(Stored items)
(begin)
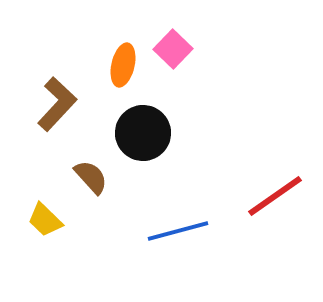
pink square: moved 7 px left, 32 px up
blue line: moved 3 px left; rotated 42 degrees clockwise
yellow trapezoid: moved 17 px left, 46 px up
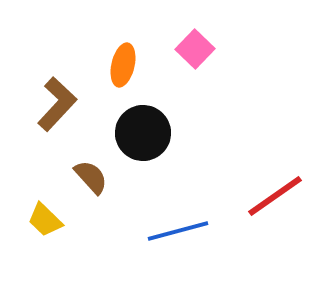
pink square: moved 22 px right
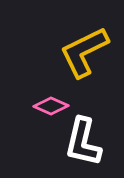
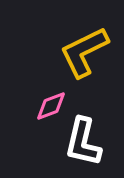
pink diamond: rotated 44 degrees counterclockwise
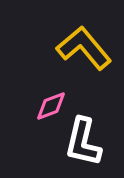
yellow L-shape: moved 4 px up; rotated 76 degrees clockwise
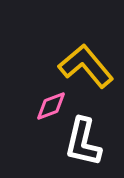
yellow L-shape: moved 2 px right, 18 px down
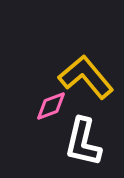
yellow L-shape: moved 11 px down
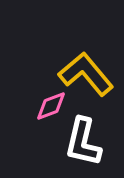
yellow L-shape: moved 3 px up
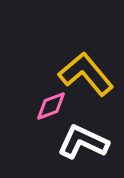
white L-shape: rotated 102 degrees clockwise
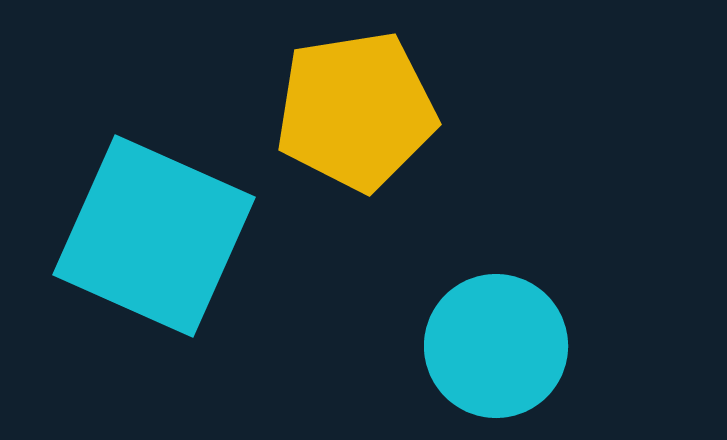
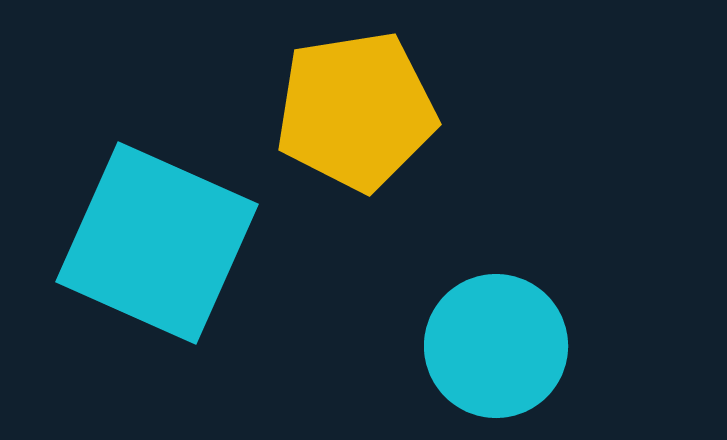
cyan square: moved 3 px right, 7 px down
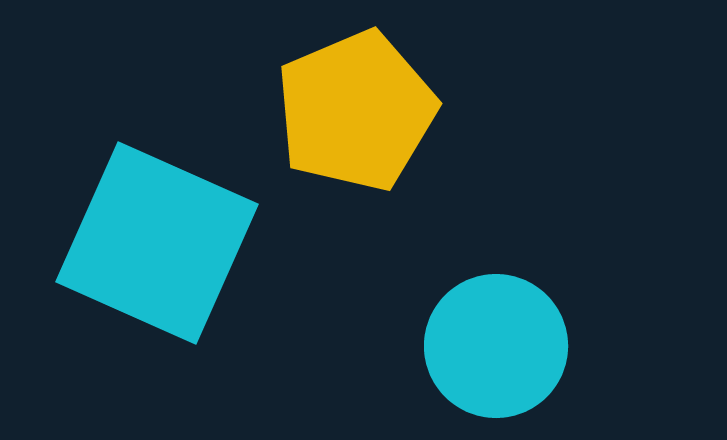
yellow pentagon: rotated 14 degrees counterclockwise
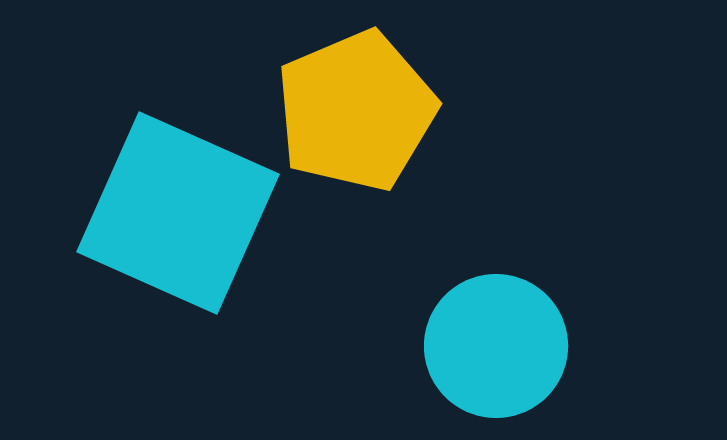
cyan square: moved 21 px right, 30 px up
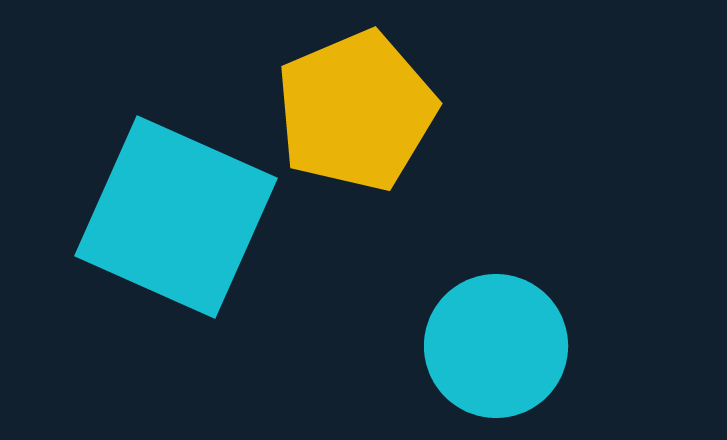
cyan square: moved 2 px left, 4 px down
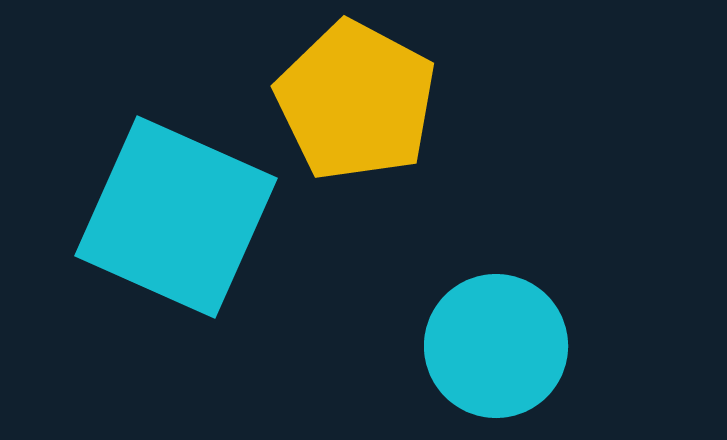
yellow pentagon: moved 10 px up; rotated 21 degrees counterclockwise
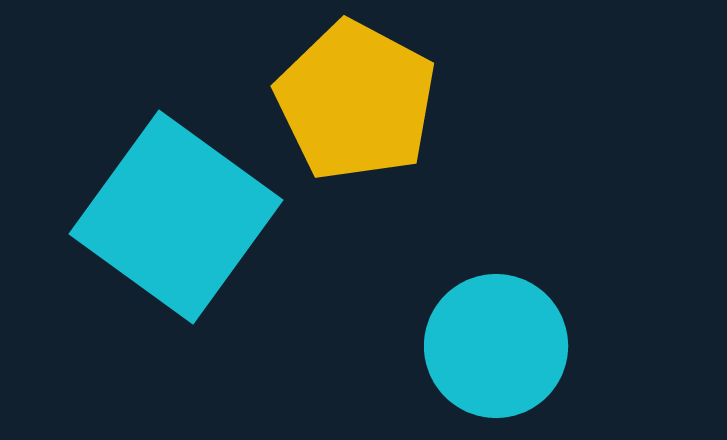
cyan square: rotated 12 degrees clockwise
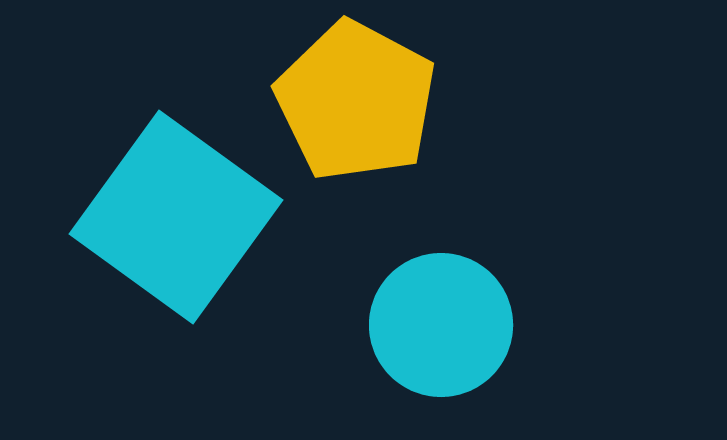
cyan circle: moved 55 px left, 21 px up
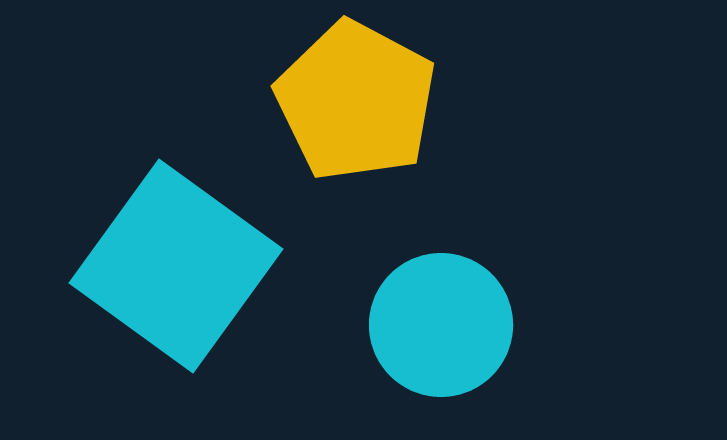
cyan square: moved 49 px down
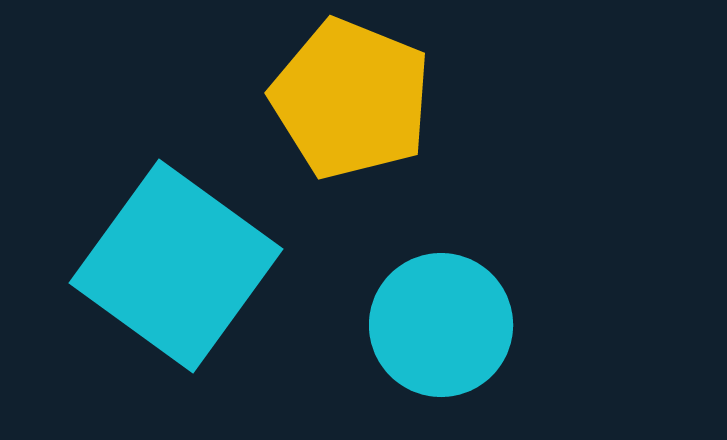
yellow pentagon: moved 5 px left, 2 px up; rotated 6 degrees counterclockwise
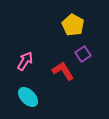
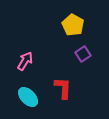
red L-shape: moved 17 px down; rotated 35 degrees clockwise
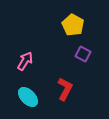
purple square: rotated 28 degrees counterclockwise
red L-shape: moved 2 px right, 1 px down; rotated 25 degrees clockwise
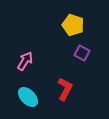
yellow pentagon: rotated 10 degrees counterclockwise
purple square: moved 1 px left, 1 px up
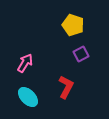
purple square: moved 1 px left, 1 px down; rotated 35 degrees clockwise
pink arrow: moved 2 px down
red L-shape: moved 1 px right, 2 px up
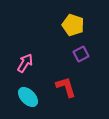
red L-shape: rotated 45 degrees counterclockwise
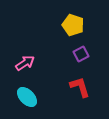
pink arrow: rotated 24 degrees clockwise
red L-shape: moved 14 px right
cyan ellipse: moved 1 px left
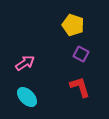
purple square: rotated 35 degrees counterclockwise
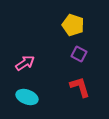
purple square: moved 2 px left
cyan ellipse: rotated 25 degrees counterclockwise
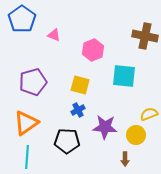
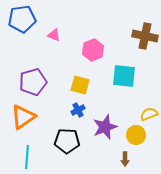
blue pentagon: rotated 28 degrees clockwise
orange triangle: moved 3 px left, 6 px up
purple star: rotated 25 degrees counterclockwise
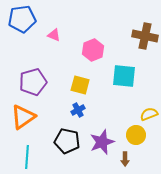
purple star: moved 3 px left, 15 px down
black pentagon: rotated 10 degrees clockwise
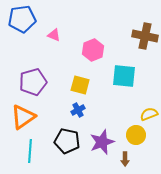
cyan line: moved 3 px right, 6 px up
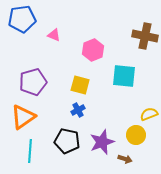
brown arrow: rotated 72 degrees counterclockwise
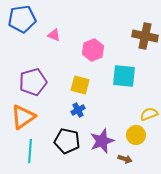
purple star: moved 1 px up
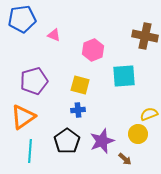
cyan square: rotated 10 degrees counterclockwise
purple pentagon: moved 1 px right, 1 px up
blue cross: rotated 24 degrees clockwise
yellow circle: moved 2 px right, 1 px up
black pentagon: rotated 25 degrees clockwise
brown arrow: rotated 24 degrees clockwise
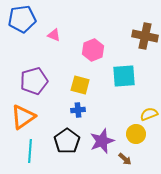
yellow circle: moved 2 px left
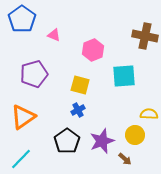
blue pentagon: rotated 28 degrees counterclockwise
purple pentagon: moved 7 px up
blue cross: rotated 24 degrees counterclockwise
yellow semicircle: rotated 24 degrees clockwise
yellow circle: moved 1 px left, 1 px down
cyan line: moved 9 px left, 8 px down; rotated 40 degrees clockwise
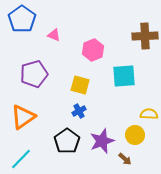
brown cross: rotated 15 degrees counterclockwise
blue cross: moved 1 px right, 1 px down
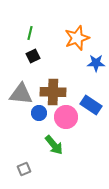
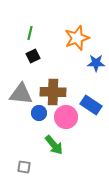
gray square: moved 2 px up; rotated 32 degrees clockwise
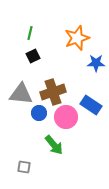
brown cross: rotated 20 degrees counterclockwise
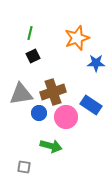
(end)
> **What you need to do**: Reproduce every line above word for word, leaving out the pictures.

> **Solution below**:
pink square: moved 7 px left, 32 px up
blue line: moved 3 px left; rotated 42 degrees clockwise
yellow trapezoid: moved 17 px left, 46 px up
pink square: moved 22 px right
pink diamond: rotated 44 degrees counterclockwise
yellow L-shape: moved 4 px up; rotated 76 degrees clockwise
yellow L-shape: moved 2 px right, 18 px down
yellow L-shape: moved 11 px down
yellow L-shape: moved 3 px up
white L-shape: rotated 102 degrees clockwise
cyan square: moved 3 px right, 7 px down
yellow pentagon: rotated 14 degrees counterclockwise
cyan square: moved 21 px right, 30 px up
cyan square: moved 2 px left, 4 px down
yellow pentagon: moved 10 px up; rotated 21 degrees counterclockwise
cyan square: rotated 12 degrees clockwise
cyan circle: moved 55 px left, 21 px up
cyan square: moved 49 px down
yellow pentagon: moved 5 px left, 2 px up; rotated 6 degrees counterclockwise
red L-shape: moved 17 px down; rotated 35 degrees clockwise
purple square: rotated 28 degrees counterclockwise
red L-shape: moved 2 px right, 1 px down; rotated 25 degrees clockwise
yellow pentagon: rotated 10 degrees counterclockwise
purple square: moved 1 px left, 1 px up
purple square: moved 1 px left, 1 px down; rotated 35 degrees clockwise
pink arrow: moved 2 px down
red L-shape: moved 1 px right, 2 px up
red L-shape: rotated 45 degrees counterclockwise
pink arrow: rotated 24 degrees clockwise
red L-shape: moved 14 px right
cyan ellipse: moved 1 px left
purple square: rotated 35 degrees counterclockwise
purple square: moved 2 px left
cyan ellipse: rotated 25 degrees counterclockwise
blue pentagon: rotated 28 degrees clockwise
orange triangle: moved 3 px left, 6 px up
purple star: rotated 25 degrees counterclockwise
purple star: moved 3 px left, 15 px down
black pentagon: rotated 10 degrees clockwise
cyan line: moved 3 px right, 6 px up
brown arrow: rotated 72 degrees counterclockwise
purple star: moved 1 px up
cyan square: rotated 10 degrees counterclockwise
purple pentagon: moved 1 px right, 1 px up
blue cross: rotated 24 degrees clockwise
yellow circle: moved 2 px right, 1 px up
black pentagon: rotated 25 degrees clockwise
brown arrow: rotated 24 degrees clockwise
yellow circle: moved 2 px left
blue pentagon: rotated 28 degrees counterclockwise
purple pentagon: moved 7 px up
blue cross: rotated 24 degrees counterclockwise
yellow semicircle: rotated 24 degrees clockwise
yellow circle: moved 1 px left, 1 px down
cyan line: moved 9 px left, 8 px down; rotated 40 degrees clockwise
brown cross: rotated 15 degrees counterclockwise
blue cross: moved 1 px right, 1 px down
gray square: moved 2 px up; rotated 32 degrees clockwise
brown cross: rotated 20 degrees counterclockwise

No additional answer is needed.